Your assignment:
Exactly the lines from the one with "purple gift: 2 -> 3" through the end of the records below are needed, minus any pictures.

%%

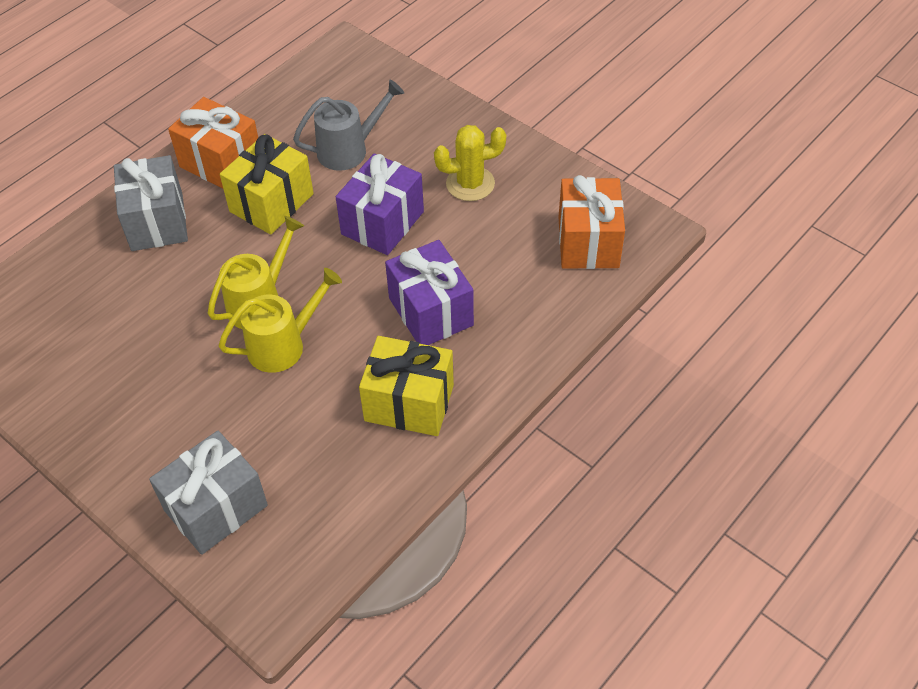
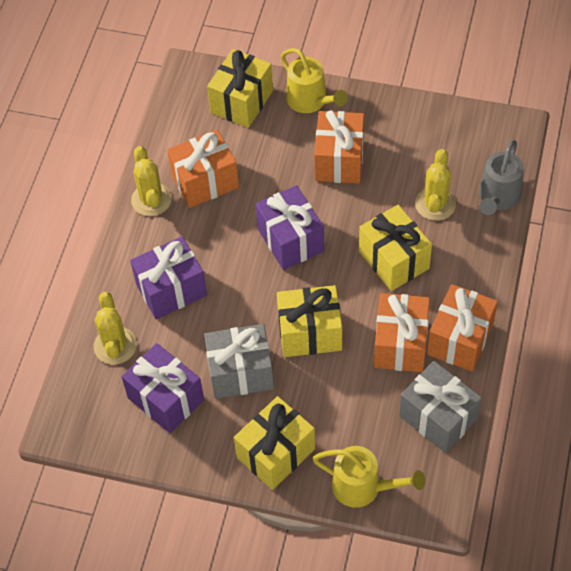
orange gift: 2 -> 4
purple gift: 2 -> 3
yellow cactus: 1 -> 3
yellow gift: 2 -> 4

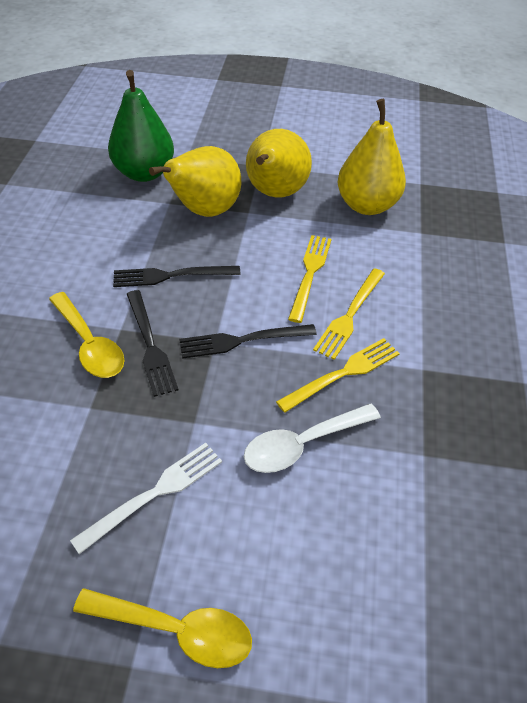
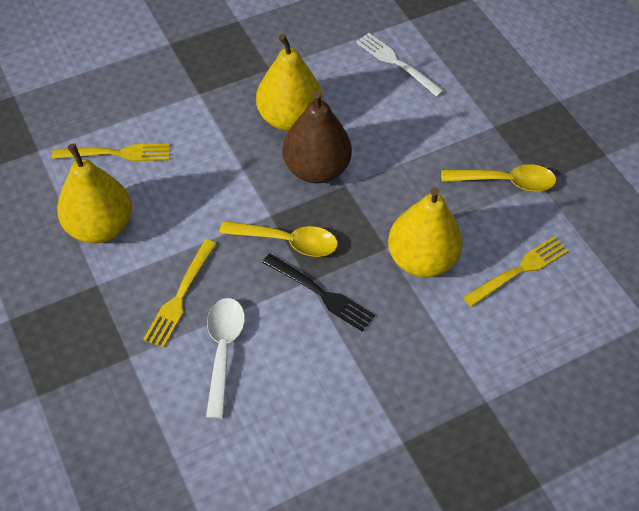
black fork: 3 -> 1
brown pear: 0 -> 1
green pear: 1 -> 0

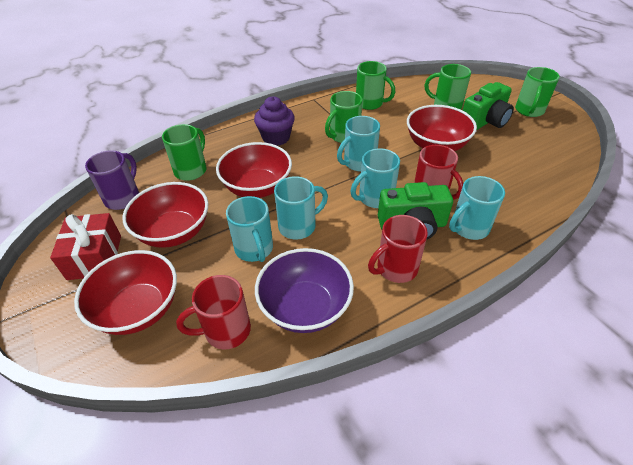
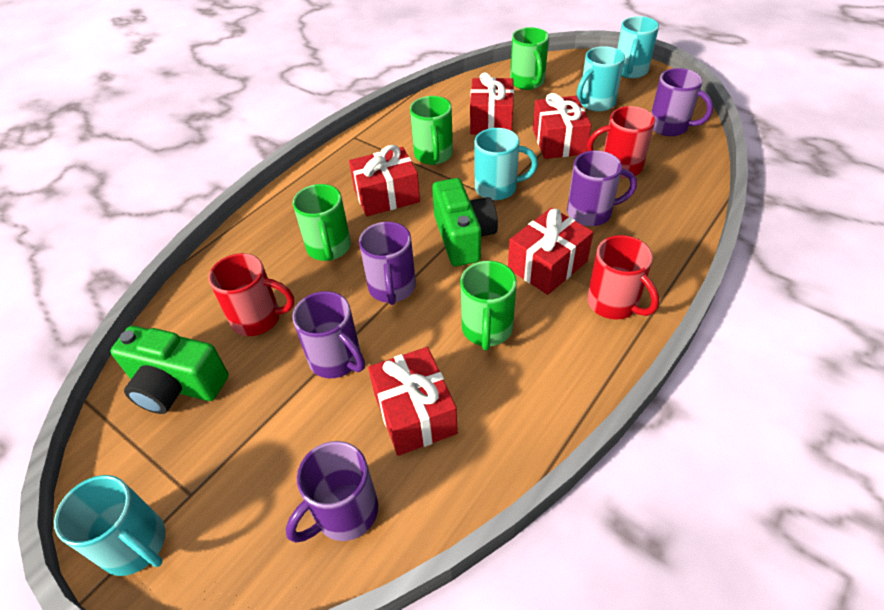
green mug: 5 -> 4
purple bowl: 1 -> 0
purple cupcake: 1 -> 0
purple mug: 1 -> 5
red bowl: 4 -> 0
red gift: 1 -> 5
turquoise mug: 5 -> 4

%%

Written answer:
purple gift: 2 -> 3
yellow cactus: 1 -> 3
yellow gift: 2 -> 4

black fork: 3 -> 1
brown pear: 0 -> 1
green pear: 1 -> 0

green mug: 5 -> 4
purple bowl: 1 -> 0
purple cupcake: 1 -> 0
purple mug: 1 -> 5
red bowl: 4 -> 0
red gift: 1 -> 5
turquoise mug: 5 -> 4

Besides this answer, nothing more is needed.